[Dataset entries]

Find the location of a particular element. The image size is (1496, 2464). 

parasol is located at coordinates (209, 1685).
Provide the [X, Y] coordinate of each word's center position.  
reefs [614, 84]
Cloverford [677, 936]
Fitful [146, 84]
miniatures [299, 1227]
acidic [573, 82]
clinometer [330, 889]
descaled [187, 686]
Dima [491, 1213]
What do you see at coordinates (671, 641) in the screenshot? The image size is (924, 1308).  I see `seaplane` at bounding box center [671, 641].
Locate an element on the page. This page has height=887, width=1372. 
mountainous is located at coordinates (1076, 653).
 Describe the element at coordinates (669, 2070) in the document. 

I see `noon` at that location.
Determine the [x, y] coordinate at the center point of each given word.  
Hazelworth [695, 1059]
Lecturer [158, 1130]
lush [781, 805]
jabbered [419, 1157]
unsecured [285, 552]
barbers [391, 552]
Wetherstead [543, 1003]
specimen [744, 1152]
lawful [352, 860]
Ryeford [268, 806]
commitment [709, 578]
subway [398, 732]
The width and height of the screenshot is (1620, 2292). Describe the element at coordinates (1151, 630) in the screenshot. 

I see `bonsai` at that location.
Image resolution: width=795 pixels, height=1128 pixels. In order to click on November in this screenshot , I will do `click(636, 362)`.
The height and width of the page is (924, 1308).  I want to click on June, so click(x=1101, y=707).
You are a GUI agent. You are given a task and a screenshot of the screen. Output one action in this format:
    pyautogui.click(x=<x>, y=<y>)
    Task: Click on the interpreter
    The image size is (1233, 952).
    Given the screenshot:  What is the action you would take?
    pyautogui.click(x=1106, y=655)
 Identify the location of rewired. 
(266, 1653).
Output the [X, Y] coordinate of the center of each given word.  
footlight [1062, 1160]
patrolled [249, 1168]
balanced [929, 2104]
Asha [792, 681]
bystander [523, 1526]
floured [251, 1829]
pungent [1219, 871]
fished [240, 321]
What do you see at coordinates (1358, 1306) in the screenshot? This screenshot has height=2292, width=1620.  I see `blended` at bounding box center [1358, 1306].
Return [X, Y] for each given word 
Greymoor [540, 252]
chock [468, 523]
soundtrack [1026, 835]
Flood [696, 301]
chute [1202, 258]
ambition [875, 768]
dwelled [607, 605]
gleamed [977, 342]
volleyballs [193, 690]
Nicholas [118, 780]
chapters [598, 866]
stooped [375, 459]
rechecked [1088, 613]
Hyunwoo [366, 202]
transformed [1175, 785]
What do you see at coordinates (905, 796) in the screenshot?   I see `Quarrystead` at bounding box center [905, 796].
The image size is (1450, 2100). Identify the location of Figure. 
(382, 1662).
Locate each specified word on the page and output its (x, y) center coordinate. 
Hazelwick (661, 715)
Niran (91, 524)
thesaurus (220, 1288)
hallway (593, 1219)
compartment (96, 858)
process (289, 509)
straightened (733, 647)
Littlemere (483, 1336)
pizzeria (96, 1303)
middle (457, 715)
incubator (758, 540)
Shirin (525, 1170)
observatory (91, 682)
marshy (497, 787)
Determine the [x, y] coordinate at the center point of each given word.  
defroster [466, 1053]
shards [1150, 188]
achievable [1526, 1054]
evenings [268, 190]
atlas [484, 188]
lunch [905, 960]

**AIM OF THE EXERCISE:** Print the lines of the entries above exactly as they appear, starting at the line containing "acidic [573, 82]" and ending at the line containing "balanced [929, 2104]", with both of those lines included.

**SOLUTION TO THIS TASK:**
acidic [573, 82]
clinometer [330, 889]
descaled [187, 686]
Dima [491, 1213]
What do you see at coordinates (671, 641) in the screenshot? The image size is (924, 1308).  I see `seaplane` at bounding box center [671, 641].
Locate an element on the page. This page has height=887, width=1372. 
mountainous is located at coordinates (1076, 653).
 Describe the element at coordinates (669, 2070) in the document. 

I see `noon` at that location.
Determine the [x, y] coordinate at the center point of each given word.  
Hazelworth [695, 1059]
Lecturer [158, 1130]
lush [781, 805]
jabbered [419, 1157]
unsecured [285, 552]
barbers [391, 552]
Wetherstead [543, 1003]
specimen [744, 1152]
lawful [352, 860]
Ryeford [268, 806]
commitment [709, 578]
subway [398, 732]
The width and height of the screenshot is (1620, 2292). Describe the element at coordinates (1151, 630) in the screenshot. 

I see `bonsai` at that location.
Image resolution: width=795 pixels, height=1128 pixels. In order to click on November in this screenshot , I will do `click(636, 362)`.
The height and width of the page is (924, 1308).  I want to click on June, so click(x=1101, y=707).
You are a GUI agent. You are given a task and a screenshot of the screen. Output one action in this format:
    pyautogui.click(x=<x>, y=<y>)
    Task: Click on the interpreter
    The image size is (1233, 952).
    Given the screenshot:  What is the action you would take?
    pyautogui.click(x=1106, y=655)
 Identify the location of rewired. 
(266, 1653).
Output the [X, Y] coordinate of the center of each given word.  
footlight [1062, 1160]
patrolled [249, 1168]
balanced [929, 2104]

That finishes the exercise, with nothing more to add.